Work instruction ▸
Scan the data below for lines holding the word "none", and copy each line found.

··· Data for the task

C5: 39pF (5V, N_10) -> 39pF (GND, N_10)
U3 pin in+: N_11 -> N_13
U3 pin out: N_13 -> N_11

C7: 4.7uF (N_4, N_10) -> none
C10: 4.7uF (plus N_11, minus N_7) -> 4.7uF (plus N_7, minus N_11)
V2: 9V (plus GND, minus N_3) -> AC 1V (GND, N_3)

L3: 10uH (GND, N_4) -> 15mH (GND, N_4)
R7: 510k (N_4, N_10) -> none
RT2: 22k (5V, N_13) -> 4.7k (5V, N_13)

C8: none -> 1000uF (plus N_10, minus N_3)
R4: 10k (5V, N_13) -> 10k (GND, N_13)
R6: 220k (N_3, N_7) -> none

······
··· Data for the task

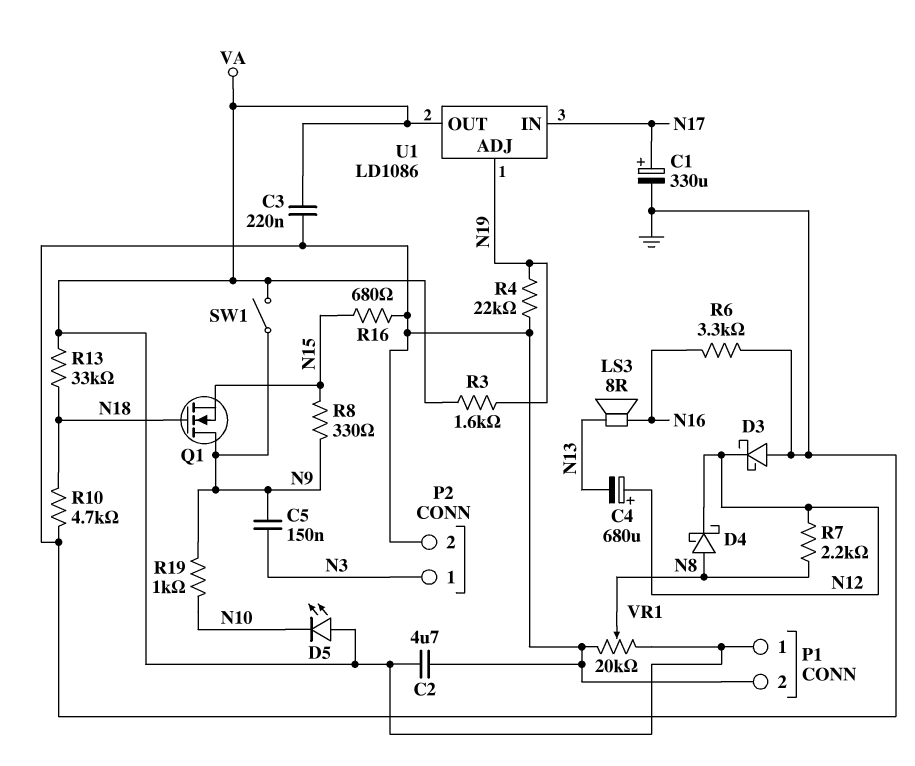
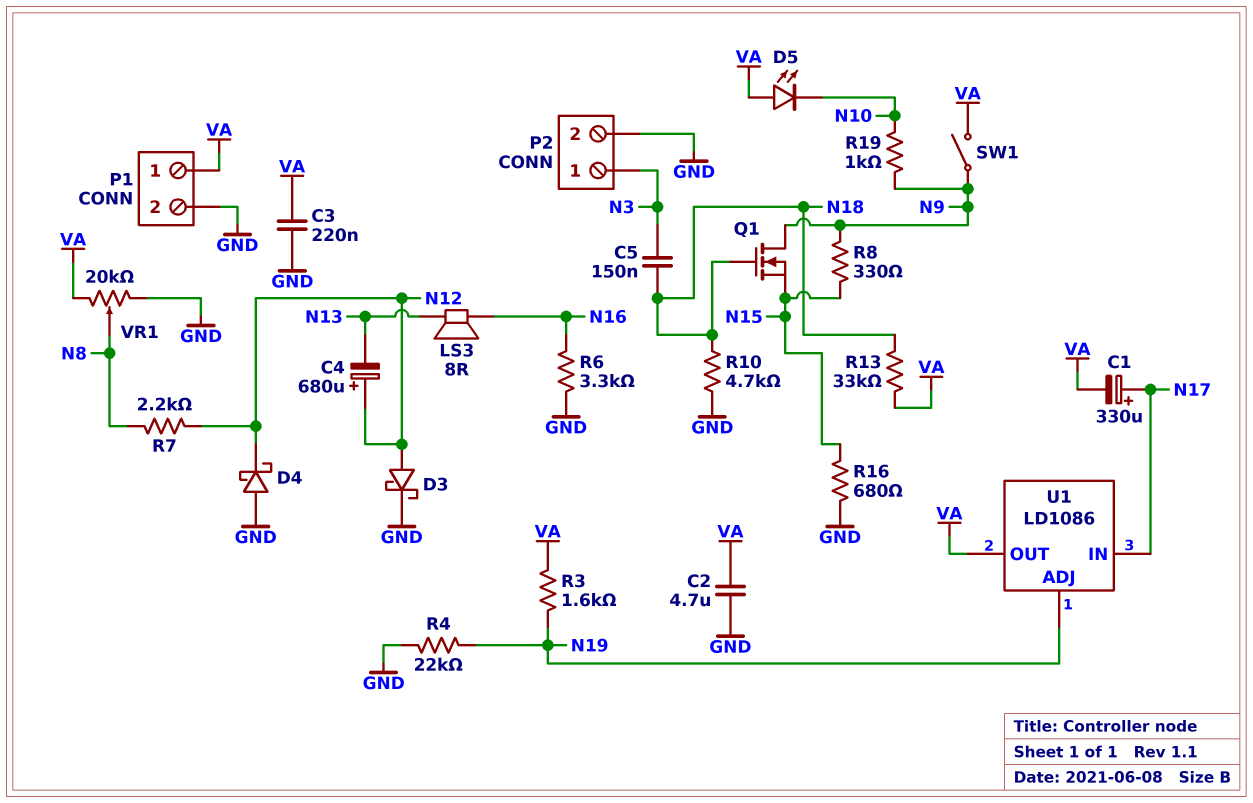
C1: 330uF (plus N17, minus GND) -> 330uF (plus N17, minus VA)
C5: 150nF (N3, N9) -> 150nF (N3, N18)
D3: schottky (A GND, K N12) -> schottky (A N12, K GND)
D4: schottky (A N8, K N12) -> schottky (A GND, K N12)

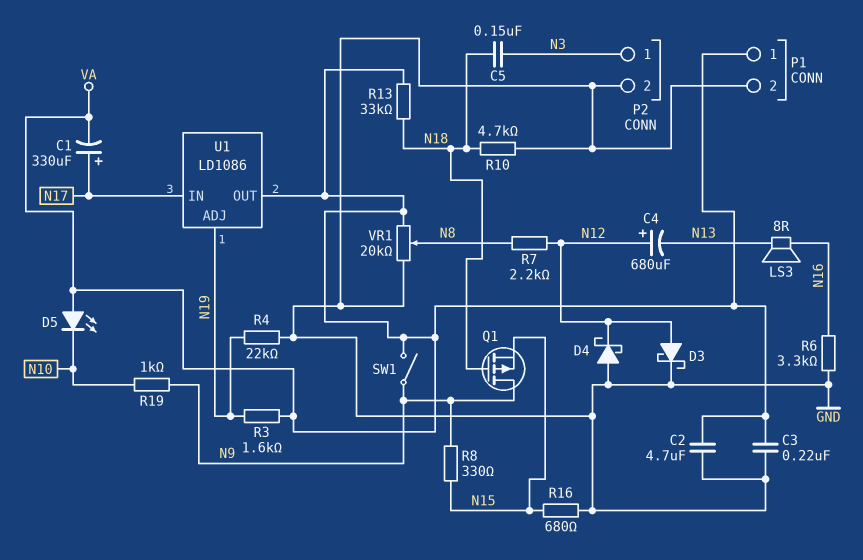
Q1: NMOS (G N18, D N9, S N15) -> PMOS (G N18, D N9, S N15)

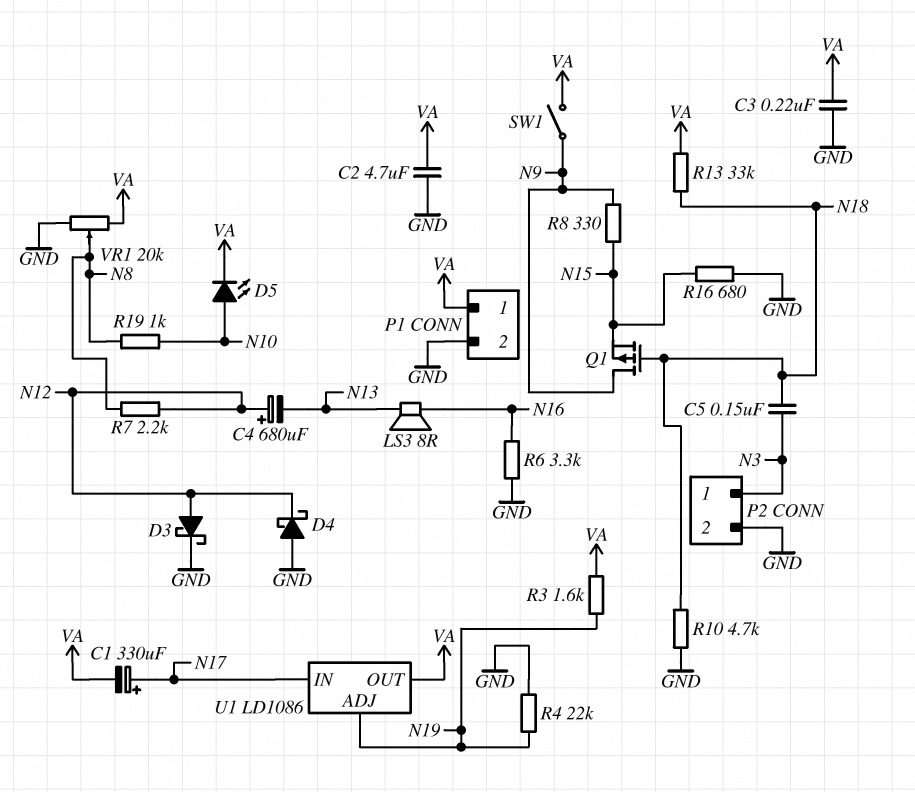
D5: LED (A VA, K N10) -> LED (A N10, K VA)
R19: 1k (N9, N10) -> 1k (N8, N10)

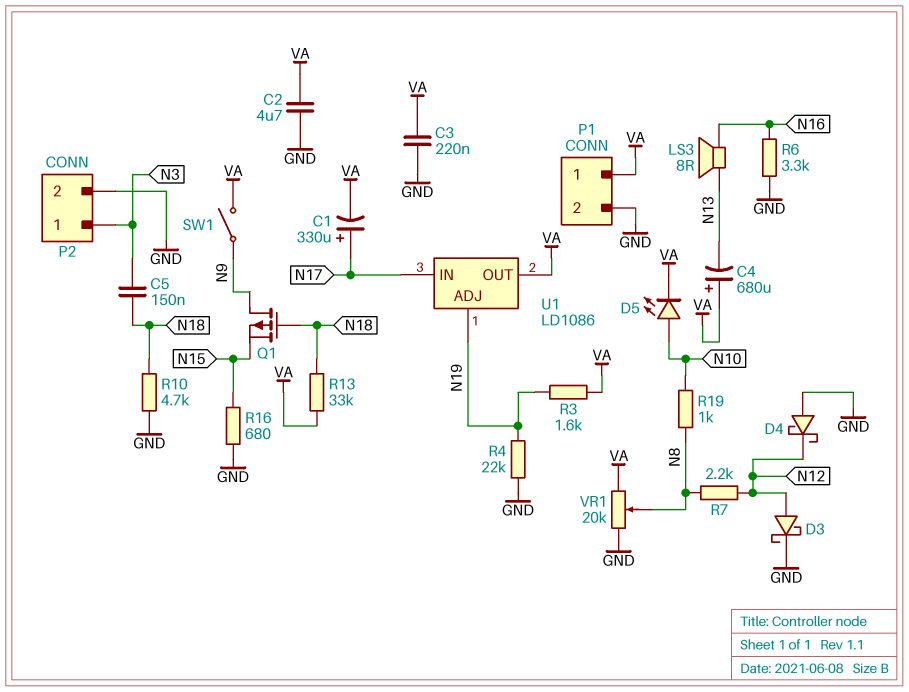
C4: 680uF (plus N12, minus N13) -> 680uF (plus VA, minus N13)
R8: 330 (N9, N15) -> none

······
··· Data for the task

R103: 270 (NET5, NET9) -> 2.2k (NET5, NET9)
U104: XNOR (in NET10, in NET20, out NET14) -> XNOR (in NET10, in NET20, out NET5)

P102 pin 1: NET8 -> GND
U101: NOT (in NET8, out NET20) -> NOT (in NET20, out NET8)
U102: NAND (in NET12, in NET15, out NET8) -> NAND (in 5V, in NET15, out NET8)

······

Reply ▸
C7: 4.7uF (N_4, N_10) -> none
R7: 510k (N_4, N_10) -> none
C8: none -> 1000uF (plus N_10, minus N_3)
R6: 220k (N_3, N_7) -> none
R8: 330 (N9, N15) -> none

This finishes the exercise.